- **Activity**
Set the data below down again, exactly, with every picture left out.

- **Material provided**
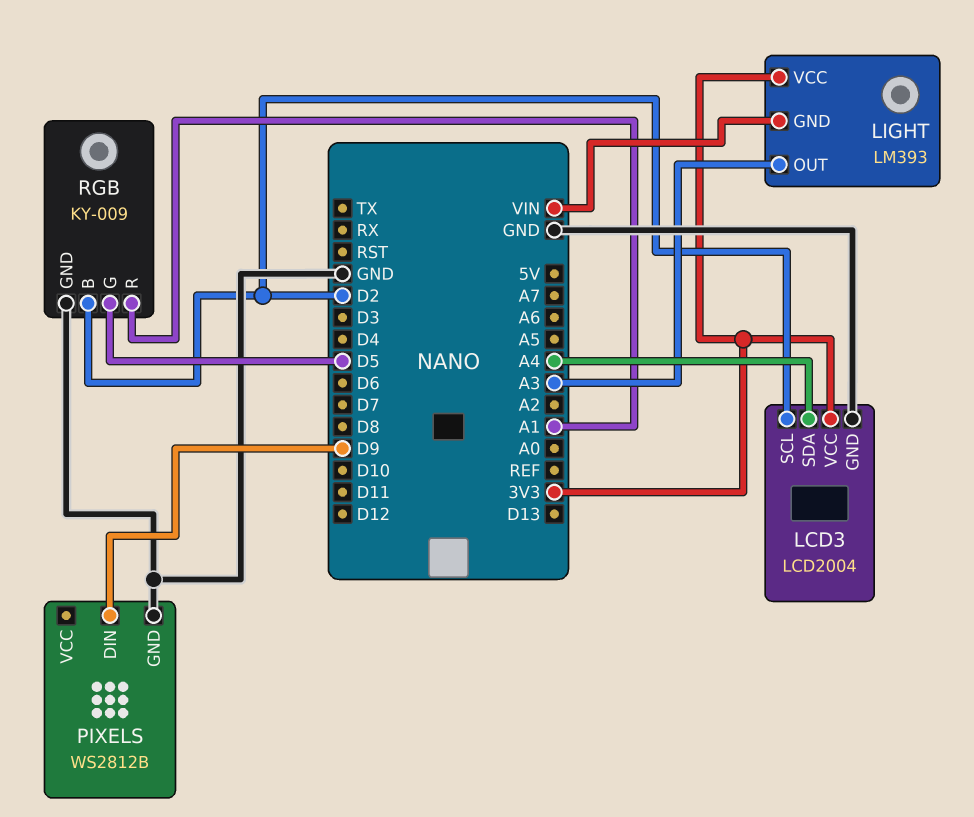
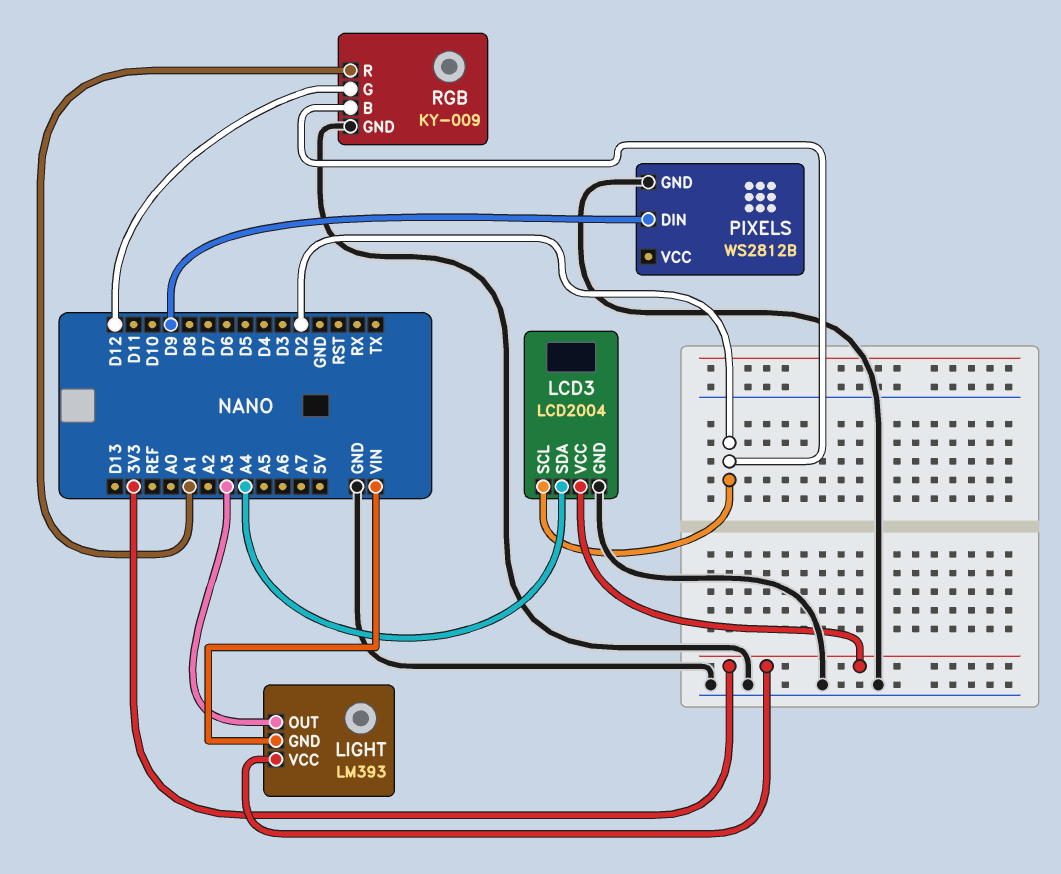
RGB pin G: D5 -> D12

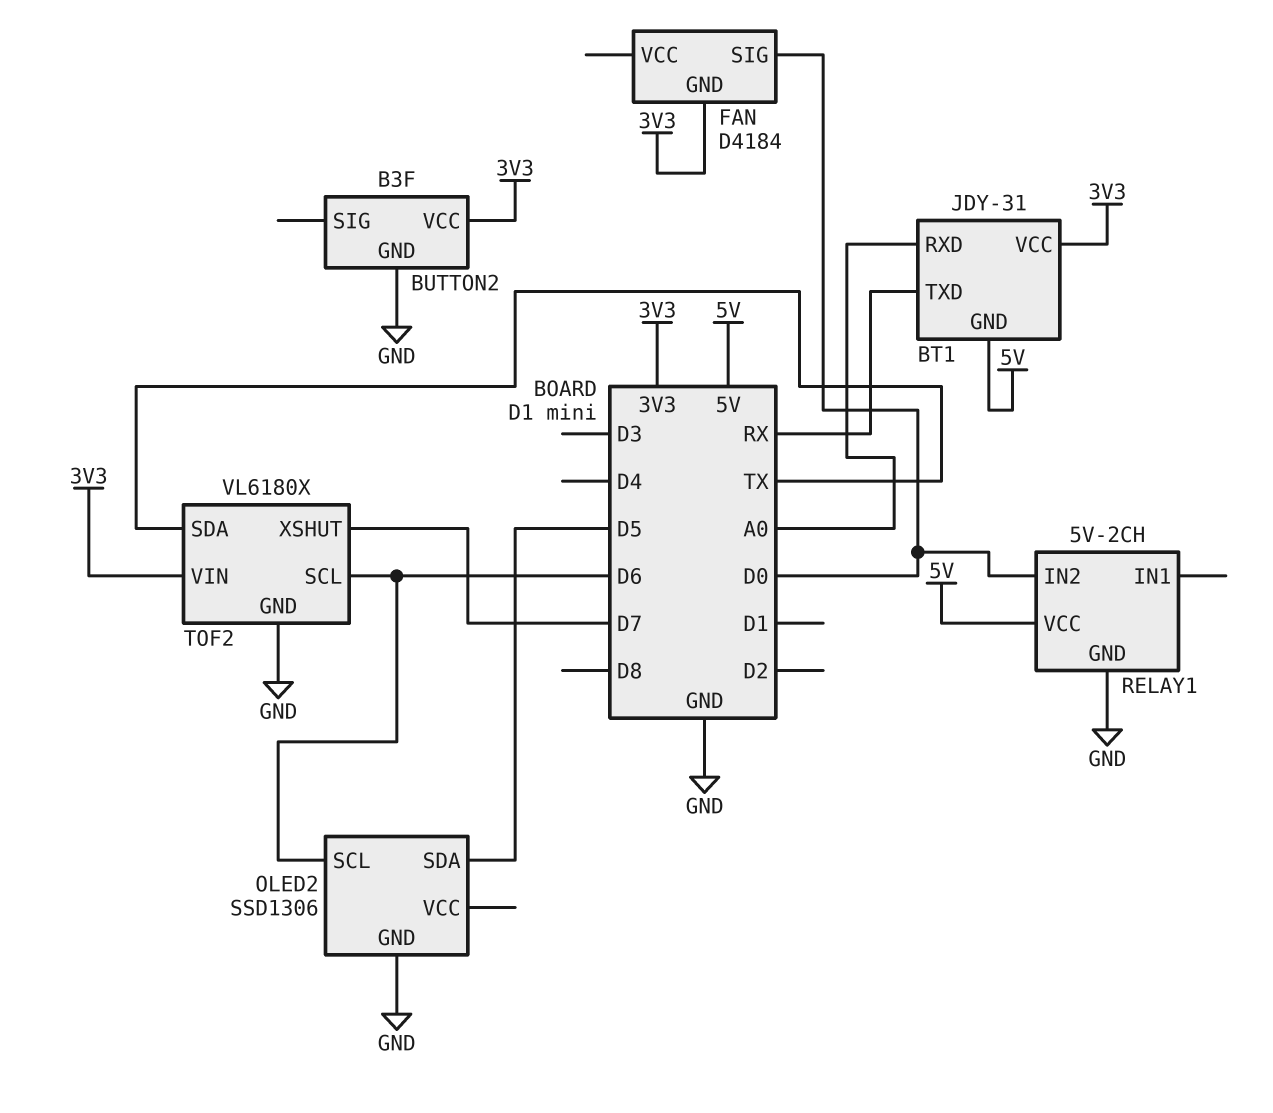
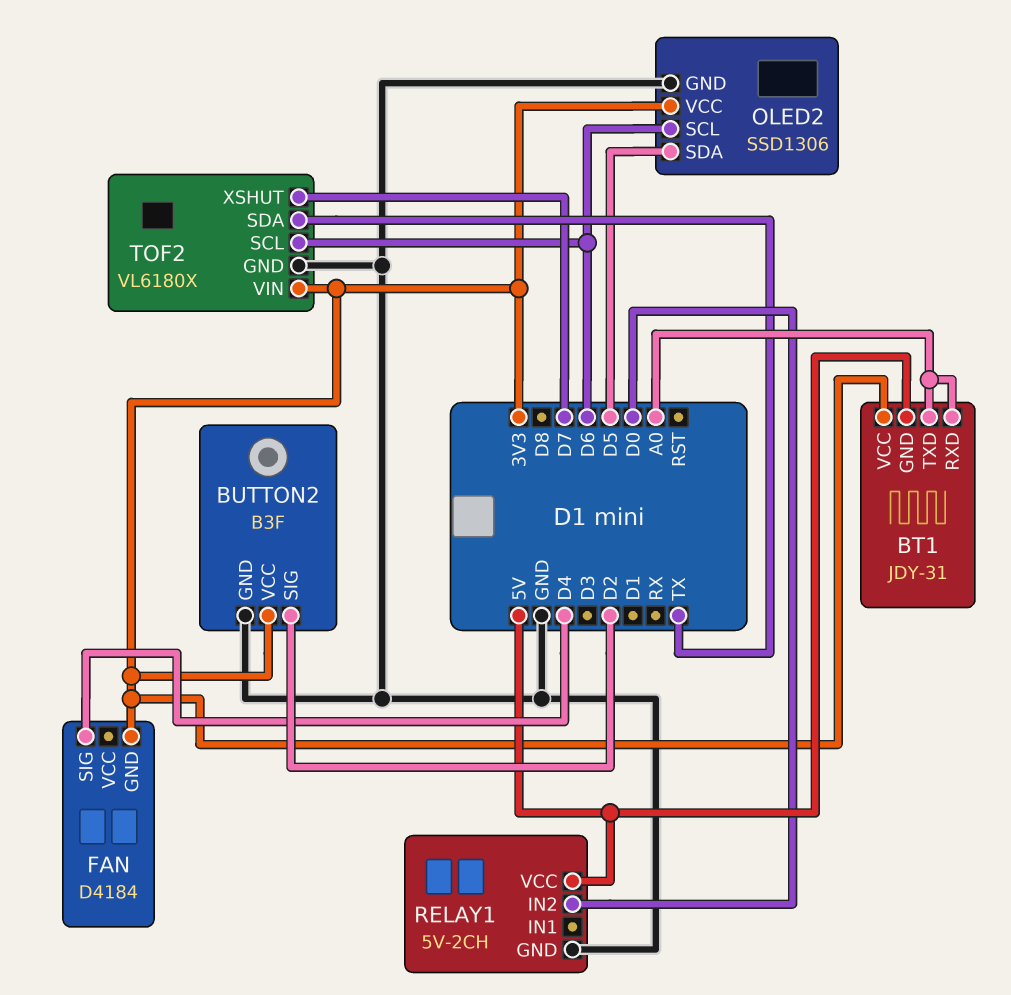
BT1 pin TXD: RX -> A0
BUTTON2 pin SIG: none -> D2
FAN pin SIG: D0 -> D4
OLED2 pin VCC: none -> 3V3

- **Task solution**
RGB pin G: D5 -> D12

BT1 pin TXD: RX -> A0
BUTTON2 pin SIG: none -> D2
FAN pin SIG: D0 -> D4
OLED2 pin VCC: none -> 3V3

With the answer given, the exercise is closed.